■ DATA FOR THE TASK ■
= = =
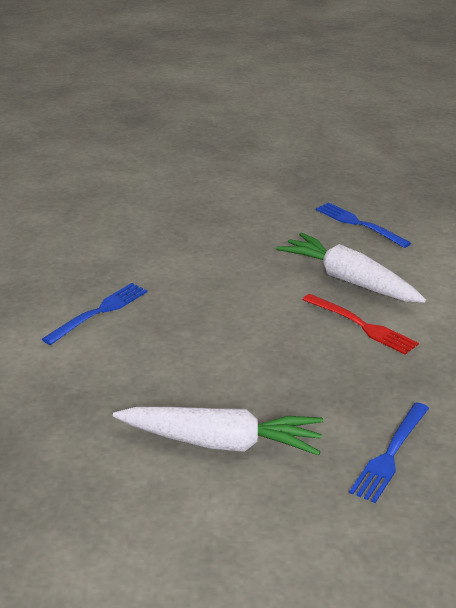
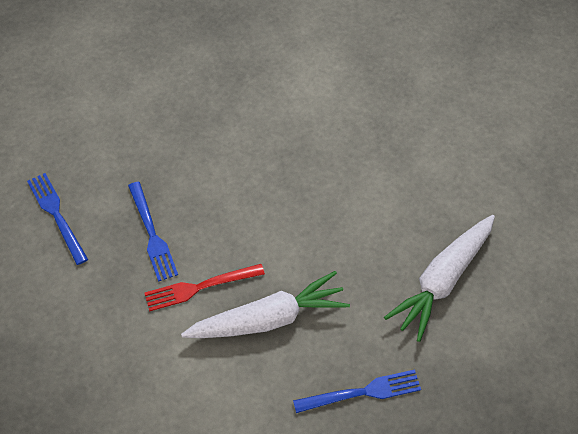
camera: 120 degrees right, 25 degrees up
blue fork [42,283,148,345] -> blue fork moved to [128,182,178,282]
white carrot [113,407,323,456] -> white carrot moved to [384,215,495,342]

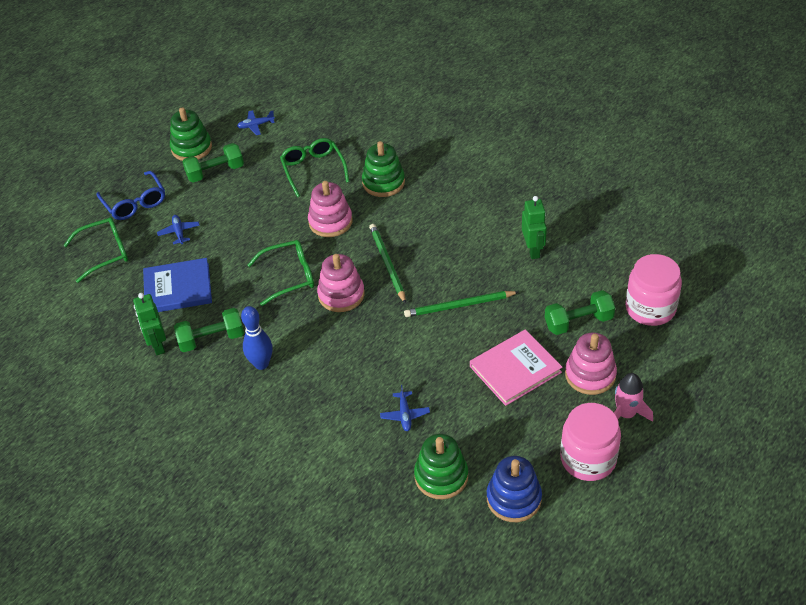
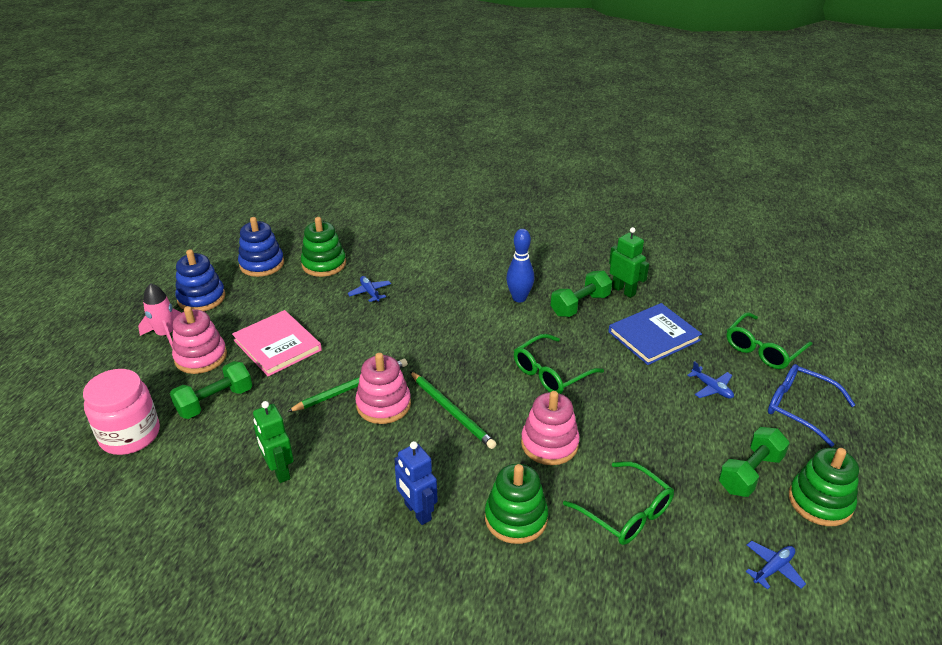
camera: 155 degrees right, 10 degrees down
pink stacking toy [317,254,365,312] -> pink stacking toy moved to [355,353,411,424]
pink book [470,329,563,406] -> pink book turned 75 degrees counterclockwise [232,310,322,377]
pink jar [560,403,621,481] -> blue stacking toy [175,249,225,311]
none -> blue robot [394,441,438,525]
= = =
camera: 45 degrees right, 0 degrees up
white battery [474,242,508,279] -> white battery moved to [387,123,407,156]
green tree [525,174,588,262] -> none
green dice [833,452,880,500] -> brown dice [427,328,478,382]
= = =
■ TASK DESCRIPTION ■
In the listing above, find the line with "pink jar [560,403,621,481]" and the line with "none -> blue robot [394,441,438,525]"; set down exactly those two lines and every line between them, nothing more.

■ RESULT ■
pink jar [560,403,621,481] -> blue stacking toy [175,249,225,311]
none -> blue robot [394,441,438,525]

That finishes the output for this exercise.